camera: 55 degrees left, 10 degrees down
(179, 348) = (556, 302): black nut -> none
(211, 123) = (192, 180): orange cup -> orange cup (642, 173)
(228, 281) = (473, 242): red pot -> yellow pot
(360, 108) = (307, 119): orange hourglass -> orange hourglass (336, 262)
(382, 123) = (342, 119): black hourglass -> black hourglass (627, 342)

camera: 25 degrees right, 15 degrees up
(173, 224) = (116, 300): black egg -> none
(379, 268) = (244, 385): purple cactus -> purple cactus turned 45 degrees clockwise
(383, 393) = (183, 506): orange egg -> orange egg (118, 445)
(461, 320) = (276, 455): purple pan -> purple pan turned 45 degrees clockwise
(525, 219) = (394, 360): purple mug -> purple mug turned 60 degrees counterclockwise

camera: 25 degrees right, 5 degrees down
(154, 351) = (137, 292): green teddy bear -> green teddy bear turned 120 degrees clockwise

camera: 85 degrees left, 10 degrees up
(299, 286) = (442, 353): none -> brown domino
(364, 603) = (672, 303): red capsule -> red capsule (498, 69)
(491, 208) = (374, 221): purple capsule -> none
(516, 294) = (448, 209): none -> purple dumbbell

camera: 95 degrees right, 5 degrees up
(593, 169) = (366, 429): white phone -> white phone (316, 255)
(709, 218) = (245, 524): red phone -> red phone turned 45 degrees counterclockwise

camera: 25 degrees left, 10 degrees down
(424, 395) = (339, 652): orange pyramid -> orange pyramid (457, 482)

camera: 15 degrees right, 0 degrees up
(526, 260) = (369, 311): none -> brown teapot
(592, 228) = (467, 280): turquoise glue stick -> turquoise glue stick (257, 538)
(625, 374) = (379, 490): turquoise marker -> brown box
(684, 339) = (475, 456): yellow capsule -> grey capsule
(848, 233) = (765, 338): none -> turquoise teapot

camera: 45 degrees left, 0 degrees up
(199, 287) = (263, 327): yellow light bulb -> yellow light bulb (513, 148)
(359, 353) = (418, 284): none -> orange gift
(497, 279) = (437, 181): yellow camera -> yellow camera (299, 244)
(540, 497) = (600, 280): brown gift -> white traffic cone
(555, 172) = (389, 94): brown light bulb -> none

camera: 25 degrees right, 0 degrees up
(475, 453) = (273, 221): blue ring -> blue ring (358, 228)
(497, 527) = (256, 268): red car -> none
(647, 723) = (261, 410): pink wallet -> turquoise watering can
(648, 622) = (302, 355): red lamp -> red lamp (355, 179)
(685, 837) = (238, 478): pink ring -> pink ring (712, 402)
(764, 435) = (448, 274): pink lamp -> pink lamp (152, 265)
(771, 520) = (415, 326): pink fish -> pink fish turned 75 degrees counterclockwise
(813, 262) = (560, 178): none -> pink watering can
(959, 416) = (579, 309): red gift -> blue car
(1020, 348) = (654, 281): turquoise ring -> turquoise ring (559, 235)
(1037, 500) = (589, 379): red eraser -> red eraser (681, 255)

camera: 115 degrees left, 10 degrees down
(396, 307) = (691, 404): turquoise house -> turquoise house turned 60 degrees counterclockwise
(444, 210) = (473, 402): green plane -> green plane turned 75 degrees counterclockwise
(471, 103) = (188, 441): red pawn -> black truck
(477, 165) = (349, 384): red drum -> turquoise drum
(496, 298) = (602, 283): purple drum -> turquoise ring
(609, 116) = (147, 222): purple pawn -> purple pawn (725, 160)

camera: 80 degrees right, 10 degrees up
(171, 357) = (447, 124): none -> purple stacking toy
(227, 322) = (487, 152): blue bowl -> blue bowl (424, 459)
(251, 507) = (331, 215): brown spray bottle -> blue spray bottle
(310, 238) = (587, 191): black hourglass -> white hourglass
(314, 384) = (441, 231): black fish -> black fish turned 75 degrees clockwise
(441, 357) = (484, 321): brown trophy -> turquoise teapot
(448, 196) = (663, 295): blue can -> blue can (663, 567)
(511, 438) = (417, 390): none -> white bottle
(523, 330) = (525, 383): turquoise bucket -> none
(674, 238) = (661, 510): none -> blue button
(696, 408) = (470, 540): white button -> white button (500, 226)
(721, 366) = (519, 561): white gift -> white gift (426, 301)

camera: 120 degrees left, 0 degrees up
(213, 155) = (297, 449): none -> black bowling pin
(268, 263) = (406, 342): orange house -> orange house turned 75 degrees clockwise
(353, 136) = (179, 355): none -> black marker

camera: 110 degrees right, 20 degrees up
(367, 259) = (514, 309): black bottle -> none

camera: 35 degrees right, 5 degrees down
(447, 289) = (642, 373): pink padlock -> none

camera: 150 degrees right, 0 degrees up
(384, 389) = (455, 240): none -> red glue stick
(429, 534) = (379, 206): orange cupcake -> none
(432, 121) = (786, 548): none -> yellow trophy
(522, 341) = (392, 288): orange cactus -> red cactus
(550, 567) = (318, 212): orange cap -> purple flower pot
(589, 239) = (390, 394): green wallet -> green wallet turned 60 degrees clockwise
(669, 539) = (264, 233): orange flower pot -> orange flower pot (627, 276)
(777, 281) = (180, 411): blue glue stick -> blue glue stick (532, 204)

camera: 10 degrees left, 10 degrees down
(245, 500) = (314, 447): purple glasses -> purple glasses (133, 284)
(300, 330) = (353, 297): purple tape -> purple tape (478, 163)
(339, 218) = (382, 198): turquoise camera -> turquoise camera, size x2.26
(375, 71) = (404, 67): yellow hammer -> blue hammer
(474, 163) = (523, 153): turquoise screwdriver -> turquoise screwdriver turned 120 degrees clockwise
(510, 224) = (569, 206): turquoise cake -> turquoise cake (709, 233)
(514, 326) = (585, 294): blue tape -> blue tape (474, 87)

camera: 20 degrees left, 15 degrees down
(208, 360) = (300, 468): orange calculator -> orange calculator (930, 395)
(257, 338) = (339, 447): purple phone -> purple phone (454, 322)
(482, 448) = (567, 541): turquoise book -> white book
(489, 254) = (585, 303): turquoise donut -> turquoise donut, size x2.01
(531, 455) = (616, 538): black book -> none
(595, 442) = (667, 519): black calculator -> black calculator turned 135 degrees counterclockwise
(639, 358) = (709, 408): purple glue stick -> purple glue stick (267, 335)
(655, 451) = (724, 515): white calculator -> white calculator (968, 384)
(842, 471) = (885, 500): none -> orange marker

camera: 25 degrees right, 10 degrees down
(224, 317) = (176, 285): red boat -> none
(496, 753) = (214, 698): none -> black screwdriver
★ ★ ★ ★ ★ ★ ★
▶ [Work to be completed] Nothing but the lines from the one with "(842, 471) = (885, 500): none" through the end of the data above should be reproduced, each exactly, both ends included.

▶ [Result of this exercise]
(842, 471) = (885, 500): none -> orange marker

camera: 25 degrees right, 10 degrees down
(224, 317) = (176, 285): red boat -> none
(496, 753) = (214, 698): none -> black screwdriver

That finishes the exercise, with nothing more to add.